*** TASK INPUT Section Begins ***

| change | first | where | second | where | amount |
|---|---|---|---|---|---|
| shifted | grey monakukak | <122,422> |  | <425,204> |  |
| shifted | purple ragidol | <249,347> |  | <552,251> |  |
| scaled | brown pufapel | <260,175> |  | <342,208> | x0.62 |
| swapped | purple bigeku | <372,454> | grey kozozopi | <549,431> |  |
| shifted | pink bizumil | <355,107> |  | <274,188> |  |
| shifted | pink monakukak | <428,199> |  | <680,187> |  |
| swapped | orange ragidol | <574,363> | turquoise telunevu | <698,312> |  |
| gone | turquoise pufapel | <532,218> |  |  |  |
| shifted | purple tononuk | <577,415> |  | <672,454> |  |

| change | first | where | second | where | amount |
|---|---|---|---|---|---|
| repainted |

*** TASK INPUT Section Ends ***

### EXERCISE REQUIREMENTS
Would you mind giving all the records again exactly?

### WRITTEN REPLY
| change | first | where | second | where | amount |
|---|---|---|---|---|---|
| shifted | grey monakukak | <122,422> |  | <425,204> |  |
| shifted | purple ragidol | <249,347> |  | <552,251> |  |
| scaled | brown pufapel | <260,175> |  | <342,208> | x0.62 |
| swapped | purple bigeku | <372,454> | grey kozozopi | <549,431> |  |
| shifted | pink bizumil | <355,107> |  | <274,188> |  |
| shifted | pink monakukak | <428,199> |  | <680,187> |  |
| swapped | orange ragidol | <574,363> | turquoise telunevu | <698,312> |  |
| gone | turquoise pufapel | <532,218> |  |  |  |
| shifted | purple tononuk | <577,415> |  | <672,454> |  |

| change | first | where | second | where | amount |
|---|---|---|---|---|---|
| repainted |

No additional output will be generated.